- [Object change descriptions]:
########

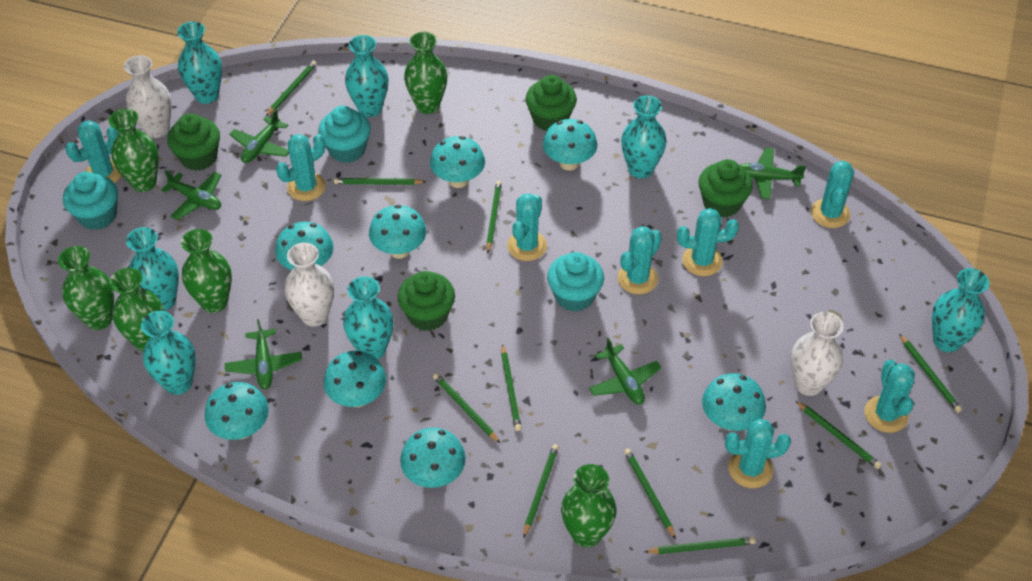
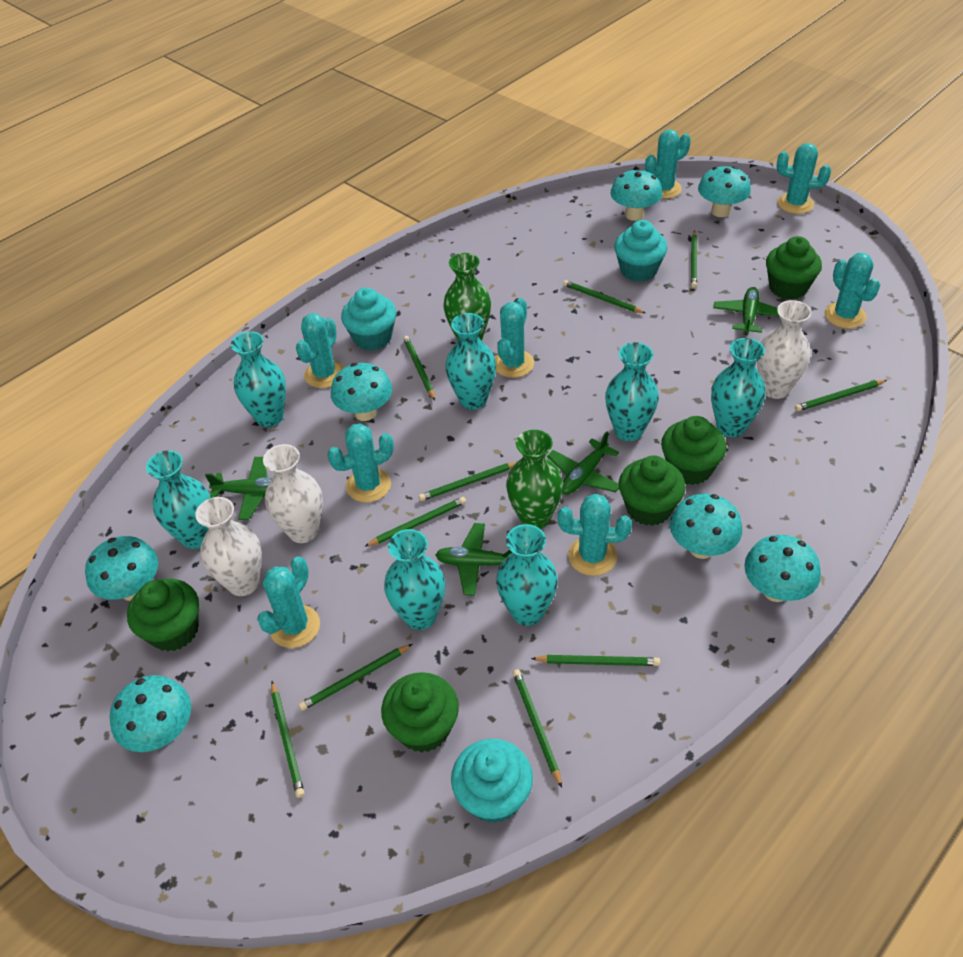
green cupcake: 4 -> 5
green plane: 5 -> 4
green vase: 6 -> 2
turquoise mushroom: 8 -> 7

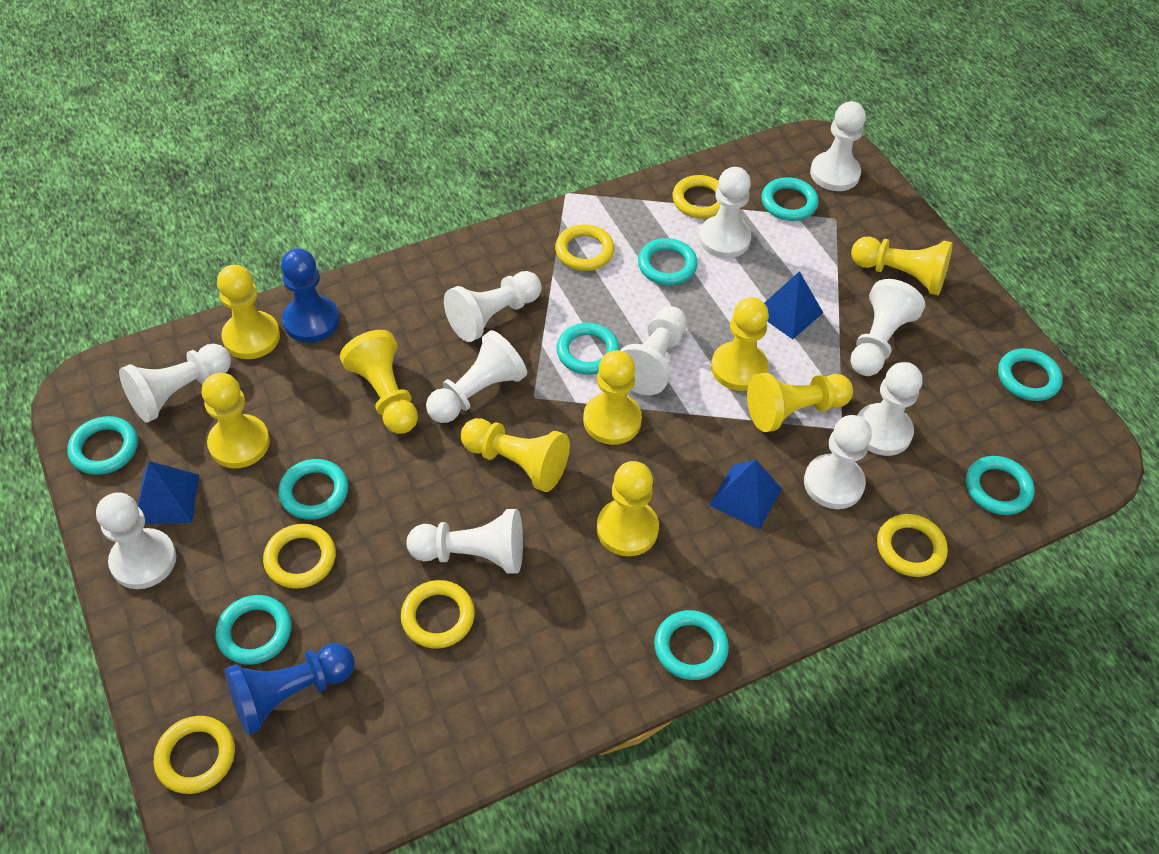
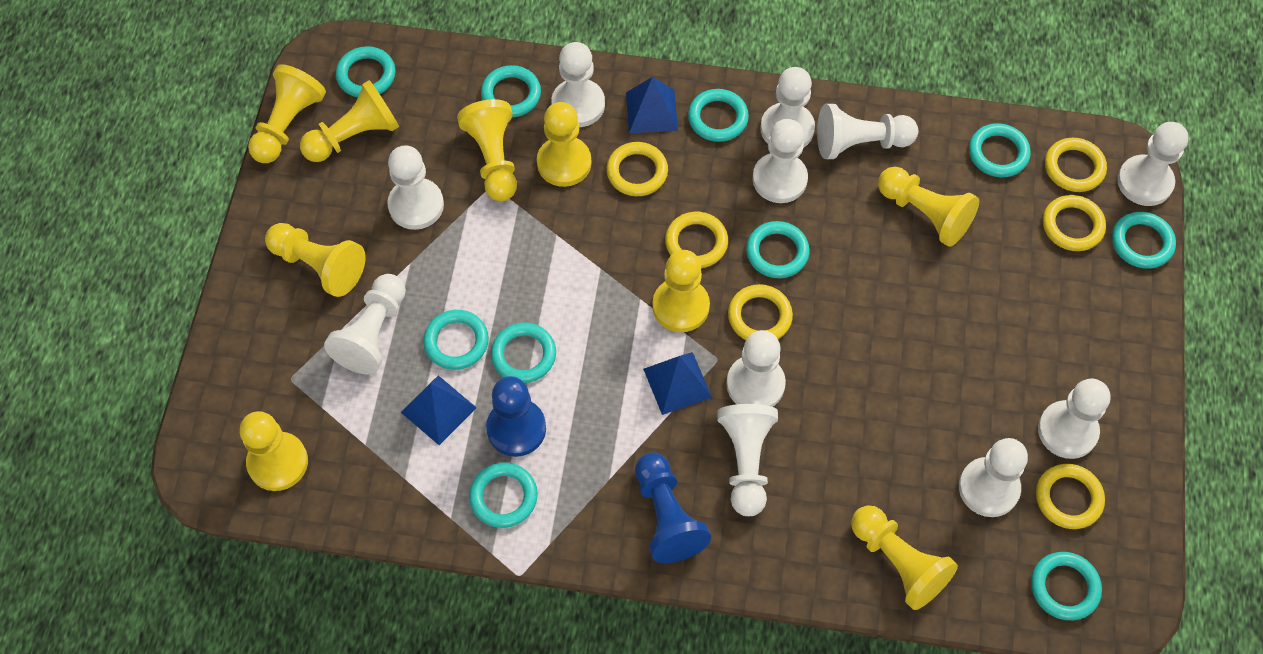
turquoise ring: 9 -> 10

########

Go through the records and show every line with the string "turquoise" in it.

turquoise mushroom: 8 -> 7
turquoise ring: 9 -> 10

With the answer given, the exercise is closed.